▶ **Exercise prompt**:
Return all lines in the data where the string "yellow" can be found.

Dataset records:
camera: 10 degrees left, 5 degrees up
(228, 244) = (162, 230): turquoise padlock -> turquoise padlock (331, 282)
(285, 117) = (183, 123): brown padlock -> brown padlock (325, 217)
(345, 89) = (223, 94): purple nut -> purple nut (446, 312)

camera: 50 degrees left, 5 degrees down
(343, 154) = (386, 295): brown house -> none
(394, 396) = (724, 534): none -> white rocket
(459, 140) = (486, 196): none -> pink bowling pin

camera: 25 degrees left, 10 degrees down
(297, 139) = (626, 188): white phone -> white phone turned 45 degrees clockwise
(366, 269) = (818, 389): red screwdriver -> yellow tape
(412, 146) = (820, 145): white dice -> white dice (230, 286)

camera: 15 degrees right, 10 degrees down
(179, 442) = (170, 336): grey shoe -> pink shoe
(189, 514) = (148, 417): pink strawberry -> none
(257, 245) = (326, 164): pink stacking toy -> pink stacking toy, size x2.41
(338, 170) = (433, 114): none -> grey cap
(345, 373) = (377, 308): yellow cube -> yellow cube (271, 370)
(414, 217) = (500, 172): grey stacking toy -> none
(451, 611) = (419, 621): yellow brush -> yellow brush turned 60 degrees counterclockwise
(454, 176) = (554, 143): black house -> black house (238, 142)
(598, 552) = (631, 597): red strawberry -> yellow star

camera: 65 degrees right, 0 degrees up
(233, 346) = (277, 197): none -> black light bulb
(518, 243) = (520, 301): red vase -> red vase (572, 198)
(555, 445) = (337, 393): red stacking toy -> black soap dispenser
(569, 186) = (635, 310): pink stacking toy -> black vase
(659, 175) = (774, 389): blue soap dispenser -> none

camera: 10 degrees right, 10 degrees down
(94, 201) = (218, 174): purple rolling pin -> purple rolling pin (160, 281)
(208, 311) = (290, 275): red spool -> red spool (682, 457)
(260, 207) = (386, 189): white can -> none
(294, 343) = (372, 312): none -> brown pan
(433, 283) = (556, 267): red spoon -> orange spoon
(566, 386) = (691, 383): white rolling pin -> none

▶ **Answer area**:
(366, 269) = (818, 389): red screwdriver -> yellow tape
(345, 373) = (377, 308): yellow cube -> yellow cube (271, 370)
(451, 611) = (419, 621): yellow brush -> yellow brush turned 60 degrees counterclockwise
(598, 552) = (631, 597): red strawberry -> yellow star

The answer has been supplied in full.